__Exercise material__:

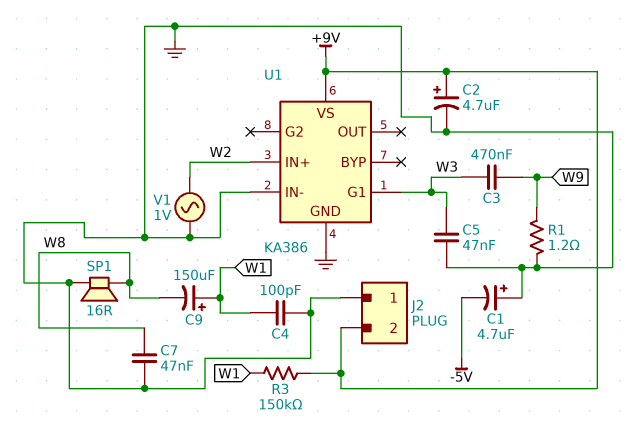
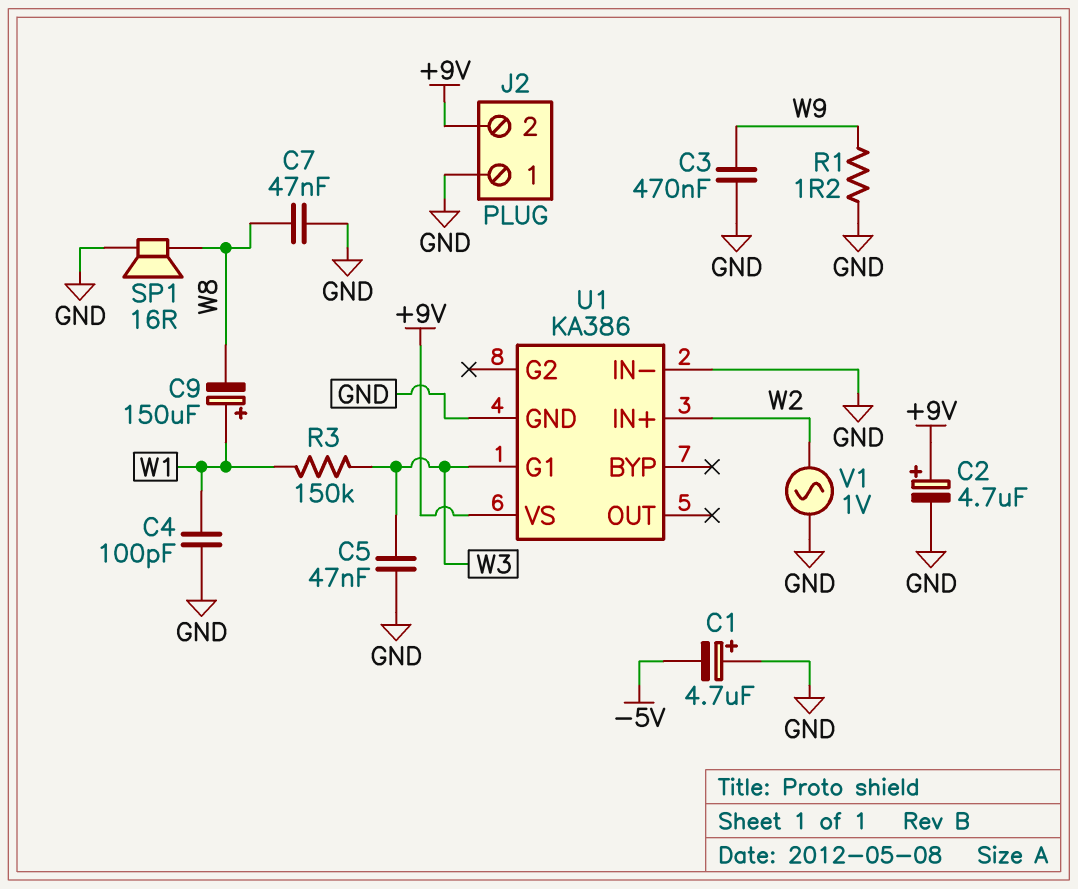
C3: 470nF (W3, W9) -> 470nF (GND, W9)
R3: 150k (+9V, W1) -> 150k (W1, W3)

==

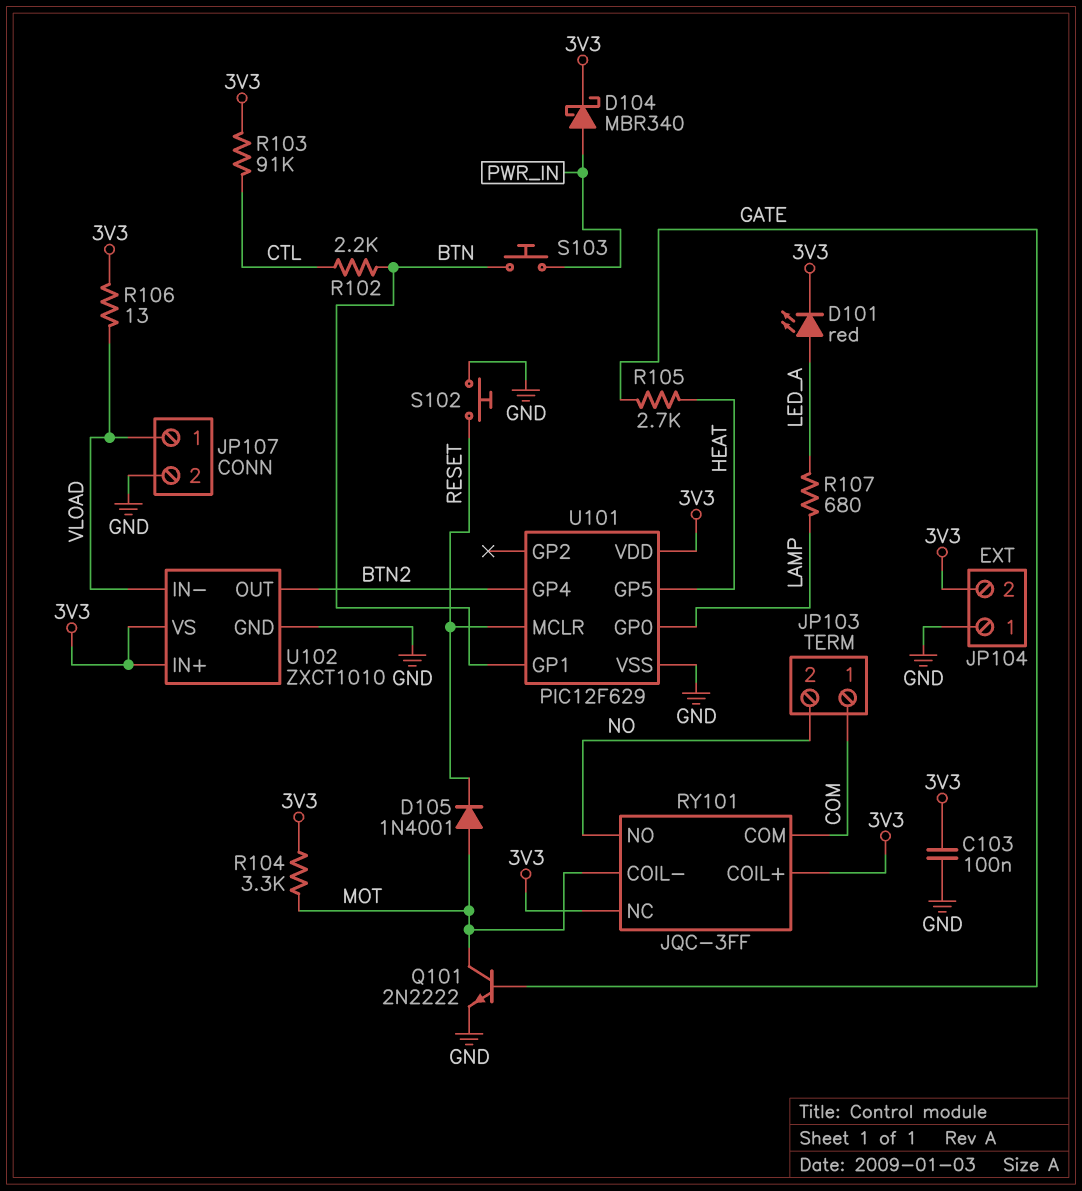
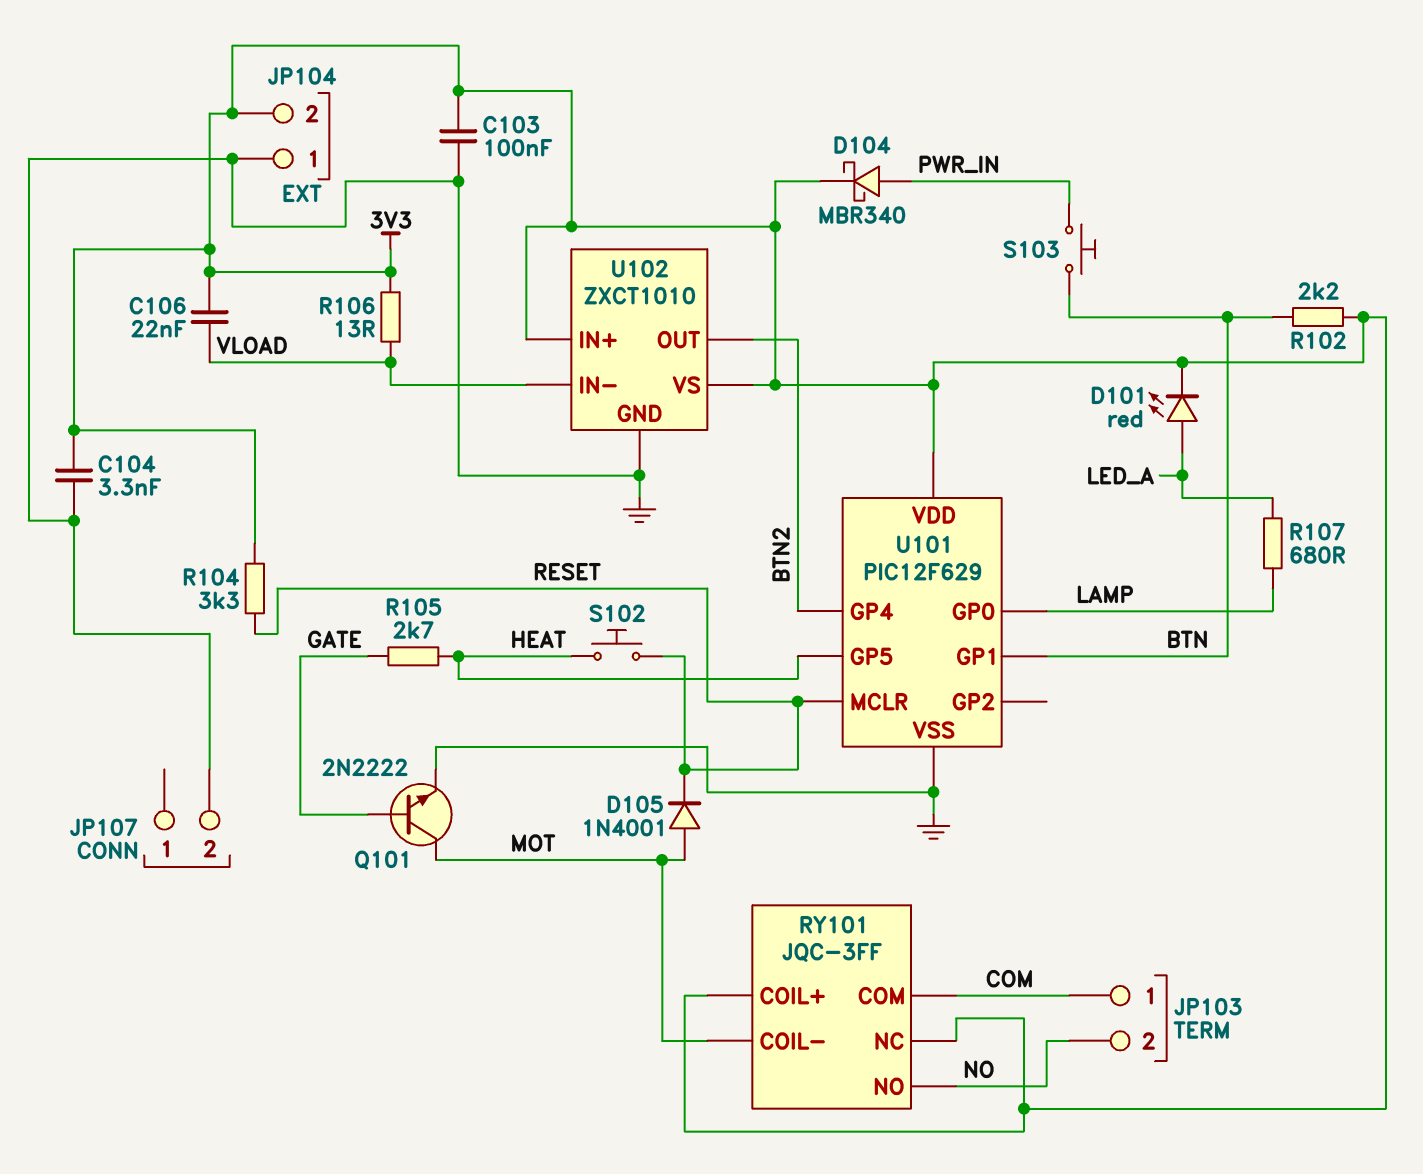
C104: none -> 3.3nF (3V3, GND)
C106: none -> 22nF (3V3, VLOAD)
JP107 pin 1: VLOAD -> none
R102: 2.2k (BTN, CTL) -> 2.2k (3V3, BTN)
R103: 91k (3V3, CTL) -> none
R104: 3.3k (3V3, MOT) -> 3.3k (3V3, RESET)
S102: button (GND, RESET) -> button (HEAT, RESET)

==

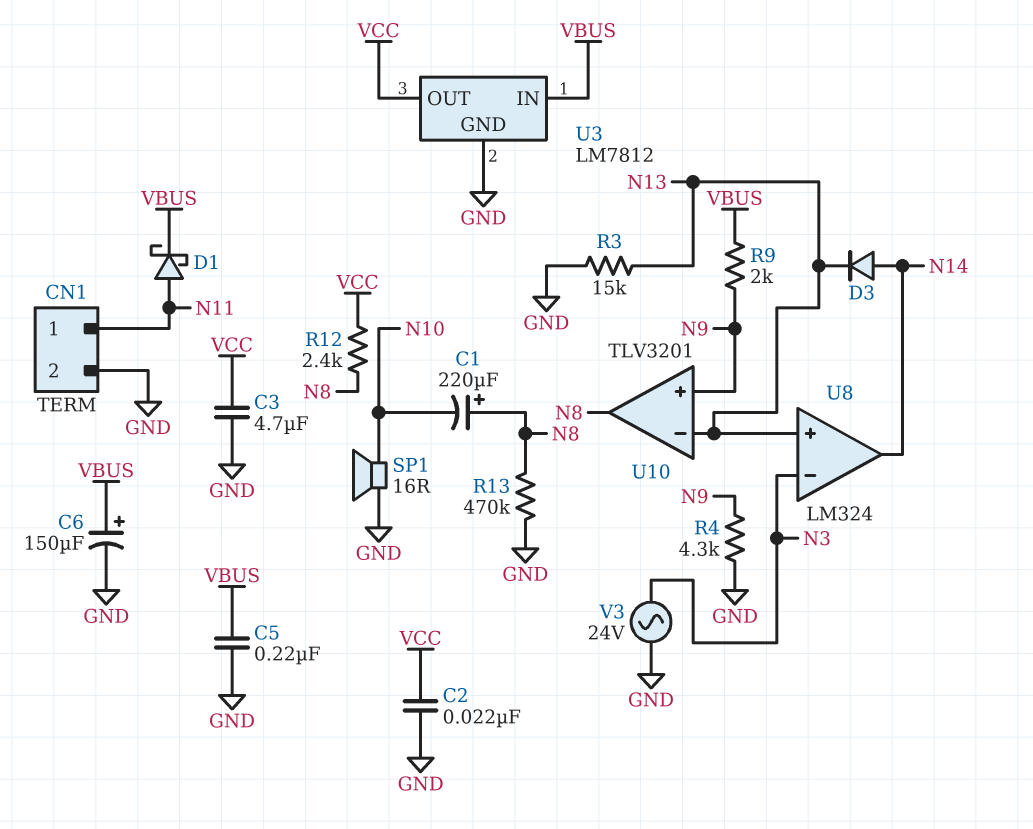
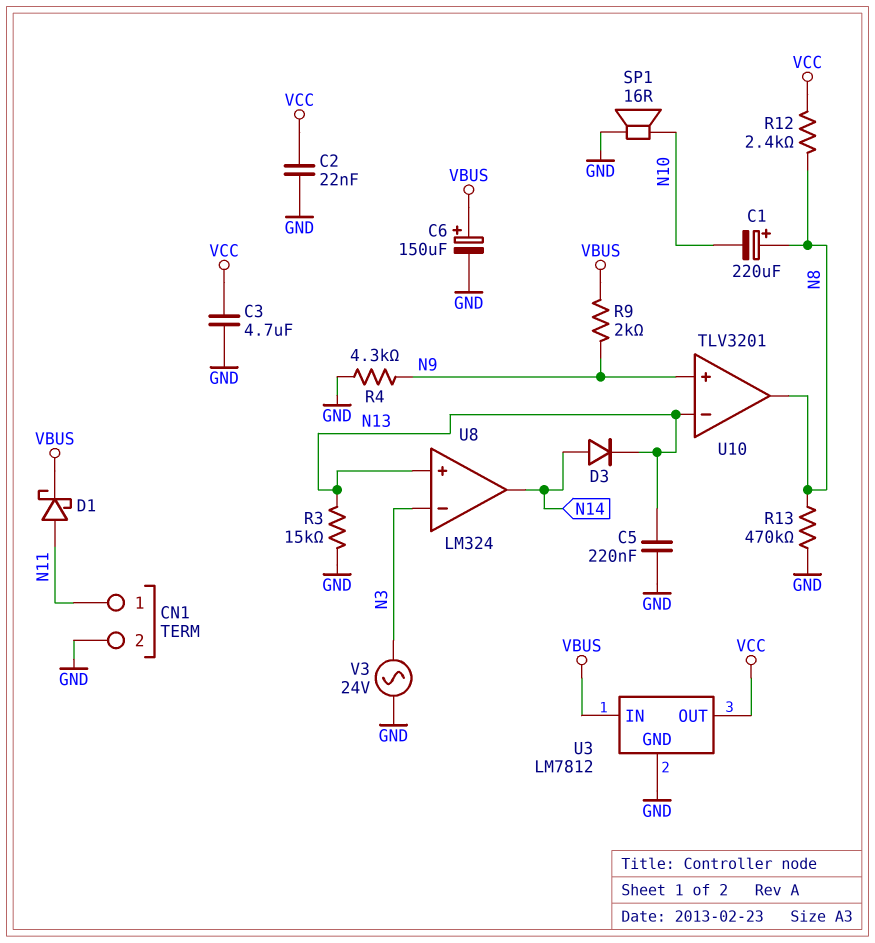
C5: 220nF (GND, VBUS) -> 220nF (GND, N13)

__Instructions to follow__: The response should be the listing above, limited to the lines between the one holding "R103: 91k (3V3, CTL) -> none" and the one holding "S102: button (GND, RESET)", inclusive, reproduced exactly.

__Answer section__:
R103: 91k (3V3, CTL) -> none
R104: 3.3k (3V3, MOT) -> 3.3k (3V3, RESET)
S102: button (GND, RESET) -> button (HEAT, RESET)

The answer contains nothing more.